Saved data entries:

>> Start

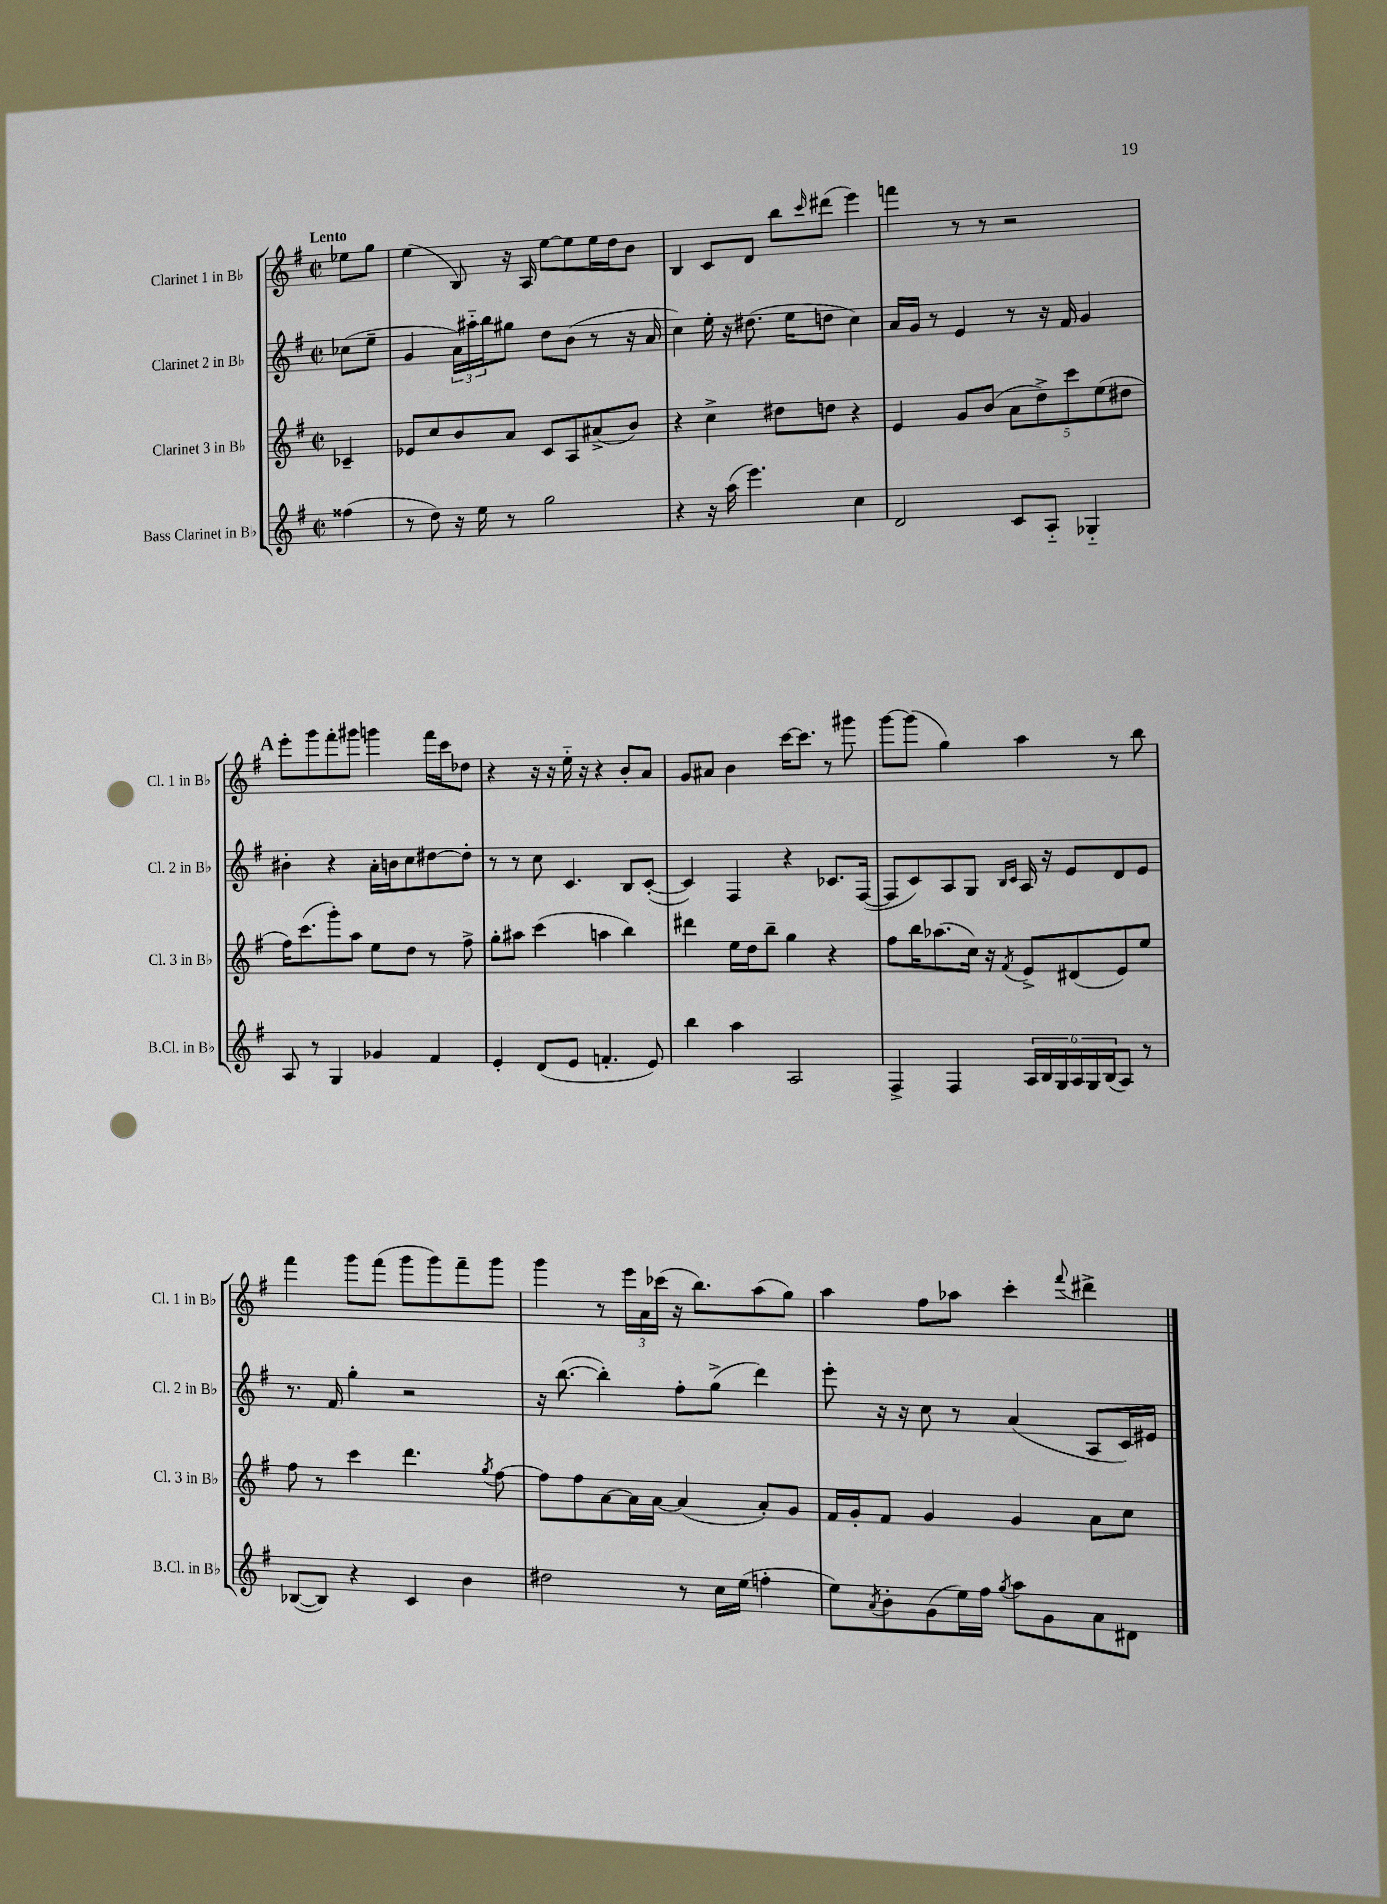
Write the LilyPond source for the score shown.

<<
\new StaffGroup <<
\new Staff = "s0" \with { instrumentName = "Clarinet 1 in Bb" shortInstrumentName = "Cl. 1 in Bb" } {
    \clef treble \key g \major \defaultTimeSignature \time 2/2 \partial 4 \tempo "Lento"
    ees''8 g''8 |
    e''4( b8) r16 a16 e''8~ e''8 e''16 d''16 b'8 |
    b4 c'8 d'8 b''8 \grace { c'''16 } dis'''8( e'''4) |
    f'''4 r8 r8 r2 |
    \mark \markup { \bold "A" } e'''8-. g'''8 fis'''8-. gis'''8 g'''4 fis'''16 c'''16 des''8 |
    r4 r16 r16 e''16-_ r16 r4 b'8-. a'8 |
    g'8 ais'8 b'4 c'''16~ c'''8. r8 gis'''8 |
    g'''8~ g'''8( g''4) a''4 r8 b''8 |
    fis'''4 g'''8 fis'''8( g'''8 g'''8) fis'''8-- g'''8 |
    g'''4 r8 \tuplet 3/2 { e'''16 a'16 ces'''16( } r16 b''8.) a''8( g''8) |
    a''4 fis''8 aes''8 c'''4-. \appoggiatura { fis'''8 } dis'''4-> \bar "|." |
}
\new Staff = "s1" \with { instrumentName = "Clarinet 2 in Bb" shortInstrumentName = "Cl. 2 in Bb" } {
    \clef treble \key g \major \defaultTimeSignature \time 2/2 \partial 4
    ces''8( e''8-- |
    g'4 \tuplet 3/2 { a'16) ais''16-_ b''16 } gis''8 d''8 b'8( r8 r16 a'16 |
    c''4) e''16-. r16 dis''8.( e''16 d''8 c''4) |
    a'16 g'16 r8 e'4 r8 r16 fis'16 g'4 |
    \mark \markup { \bold "A" } bis'4-. r4 a'16-. b'16 c''8 dis''8~ dis''8-. |
    r8 r8 c''8 c'4. b8 c'8~-.( |
    c'4) fis4 r4 ces'8. fis16~( |
    fis8 c'8) a8 g8 \grace { b16 c'16 } a16 r16 e'8 d'8 e'8 |
    r8. fis'16 g''4-. r2 |
    r16 b''8.~( b''4-.) fis''8-. g''8->( d'''4) |
    e'''8-. r16 r16 c''8 r8 a'4( a8 c'16) eis'16 \bar "|." |
}
\new Staff = "s2" \with { instrumentName = "Clarinet 3 in Bb" shortInstrumentName = "Cl. 3 in Bb" } {
    \clef treble \key g \major \defaultTimeSignature \time 2/2 \partial 4
    ces'4-- |
    ees'8 c''8 b'8 a'8 c'8 a8 ais'8->( b'8) |
    r4 c''4-> dis''8 d''8 r4 |
    e'4 g'8 b'8( \tuplet 5/4 { a'8 d''8->) c'''8 e''8( dis''8 } |
    \mark \markup { \bold "A" } fis''16) c'''8.( g'''8-.) a''8 e''8 d''8 r8 fis''8-> |
    g''8-. ais''8 c'''4( a''4 b''4) |
    dis'''4 e''16 d''16 b''8-- g''4 r4 |
    fis''8 b''16 aes''8.( c''16) r16 \acciaccatura { fis'8 } e'8-> dis'8( e'8) e''8 |
    fis''8 r8 c'''4 d'''4. \acciaccatura { g''8 } fis''8~ |
    fis''8 fis''8 a'8~ a'16 a'16~ a'4( a'8-.) g'8 |
    fis'16 g'16-. fis'8 g'4 g'4 a'8 c''8 \bar "|." |
}
\new Staff = "s3" \with { instrumentName = "Bass Clarinet in Bb" shortInstrumentName = "B.Cl. in Bb" } {
    \clef treble \key g \major \defaultTimeSignature \time 2/2 \partial 4
    fisis''4( |
    r8 d''8) r16 e''16 r8 g''2 |
    r4 r16 a''16( e'''4.) c''4 |
    d'2 c'8 a8-_ ges4-_ |
    \mark \markup { \bold "A" } a8 r8 g4 ges'4 fis'4 |
    e'4-. d'8( e'8 f'4.-. e'8) |
    b''4 a''4 a2 |
    fis4-> fis4 \tuplet 6/4 { a16 b16 g16 a16 g16 b16( } a8) r8 |
    bes8~( bes8) r4 c'4 b'4 |
    dis''2 r8 c''16 e''16( f''4-. |
    e''8) \acciaccatura { a'8 } b'8-. g'8( e''16) fis''16 \acciaccatura { g''8 } a''8 g'8 a'8 dis'8 \bar "|." |
}
>>
>>
\layout { \context { \Score \remove "Bar_number_engraver" } }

>> End

— Requirement —
State how many lines of the records contain the string "markup", treating uppercase and lowercase letters as different, and give only the number.

— Exercise response —
4